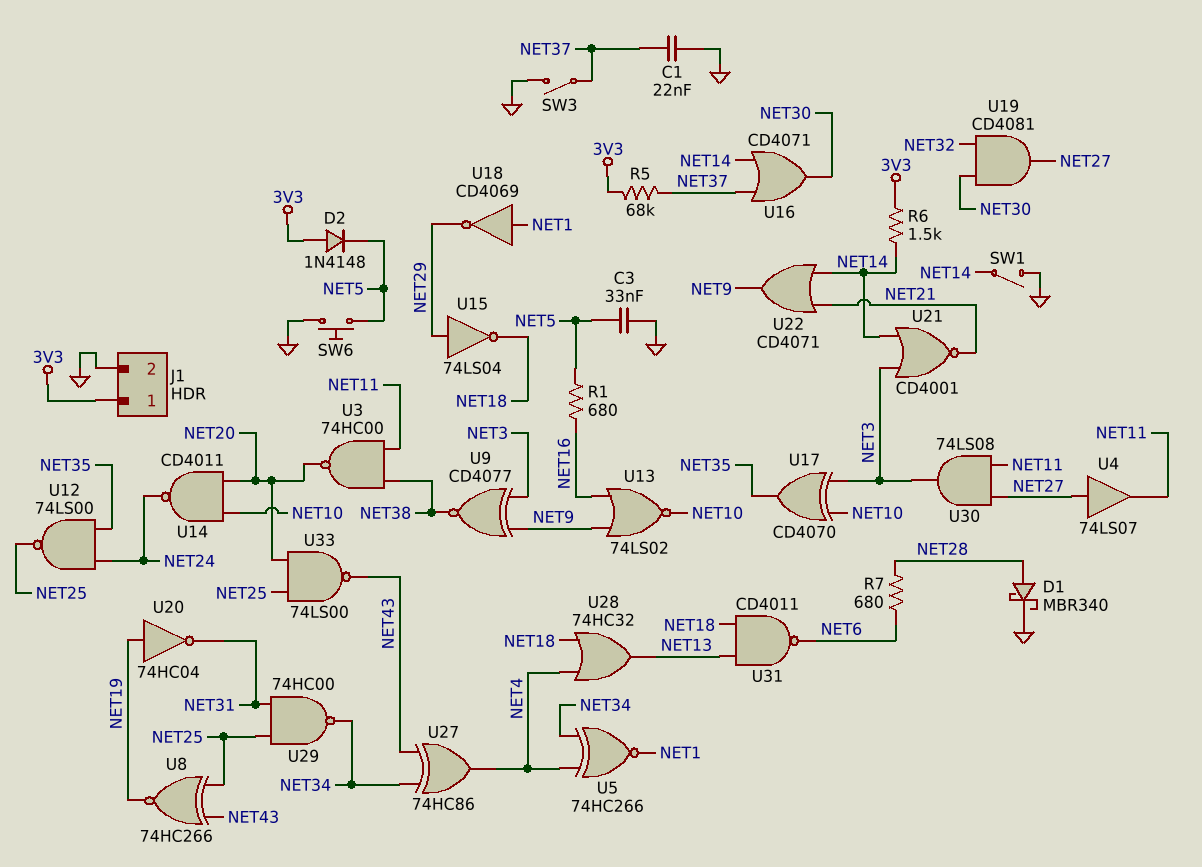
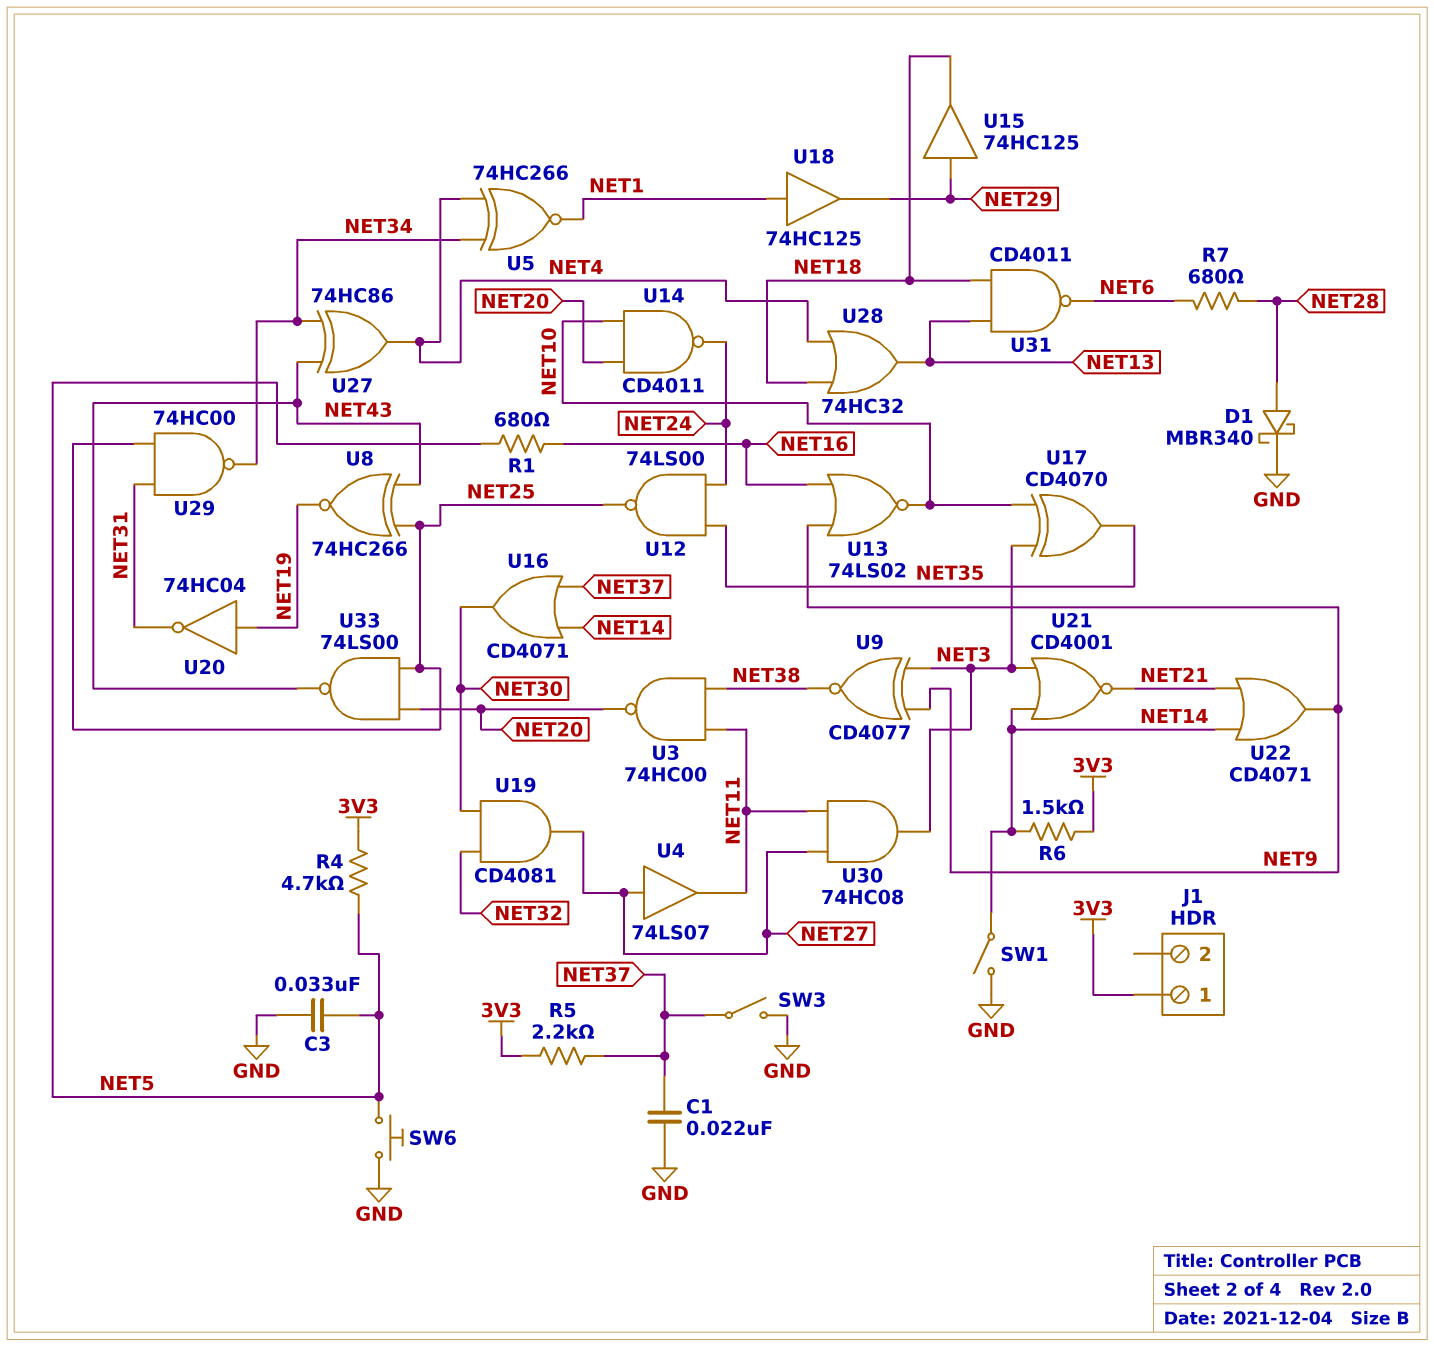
D2: diode 1N4148 (A 3V3, K NET5) -> none
J1 pin 2: GND -> none
R4: none -> 4.7k (3V3, NET5)
R5: 68k (3V3, NET37) -> 2.2k (3V3, NET37)
U15: NOT 74LS04 (in NET29, out NET18) -> buffer 74HC125 (in NET29, out NET18)
U18: NOT CD4069 (in NET1, out NET29) -> buffer 74HC125 (in NET1, out NET29)
U30: AND 74LS08 (in NET11, in NET27, out NET3) -> AND 74HC08 (in NET11, in NET27, out NET3)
---
Work request ▸ Starting at the line that contains "U18: NOT CD4069", reproduce each line through the end of the records exactly, both ends included.

Answer below ▸
U18: NOT CD4069 (in NET1, out NET29) -> buffer 74HC125 (in NET1, out NET29)
U30: AND 74LS08 (in NET11, in NET27, out NET3) -> AND 74HC08 (in NET11, in NET27, out NET3)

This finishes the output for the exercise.